"""

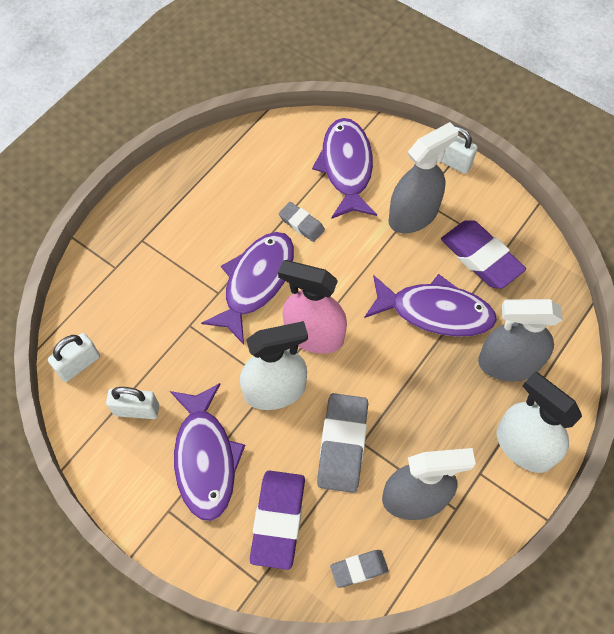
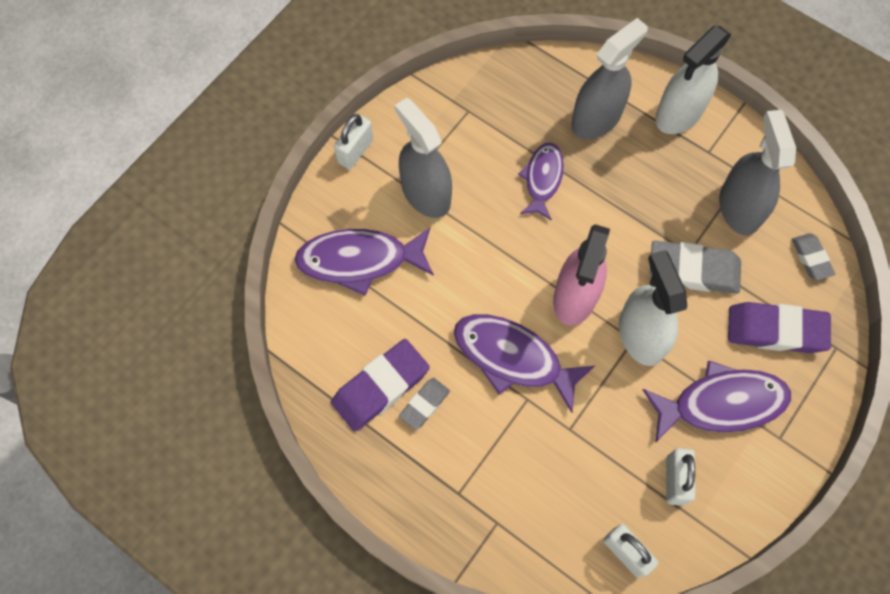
camera: 90 degrees left, 5 degrees up
(301, 224) = (436, 309): grey eraser -> grey eraser (424, 404)
(435, 312) = (542, 179): purple fish -> purple fish, size x0.64
(481, 258) = (478, 133): purple eraser -> purple eraser (381, 387)
(508, 363) = (596, 118): grey spray bottle -> grey spray bottle turned 135 degrees counterclockwise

"""

Nothing but the lines from the one holding "(435, 312) = (542, 179): purple" to the end of the entries should be returned, each exactly as it stands.

(435, 312) = (542, 179): purple fish -> purple fish, size x0.64
(481, 258) = (478, 133): purple eraser -> purple eraser (381, 387)
(508, 363) = (596, 118): grey spray bottle -> grey spray bottle turned 135 degrees counterclockwise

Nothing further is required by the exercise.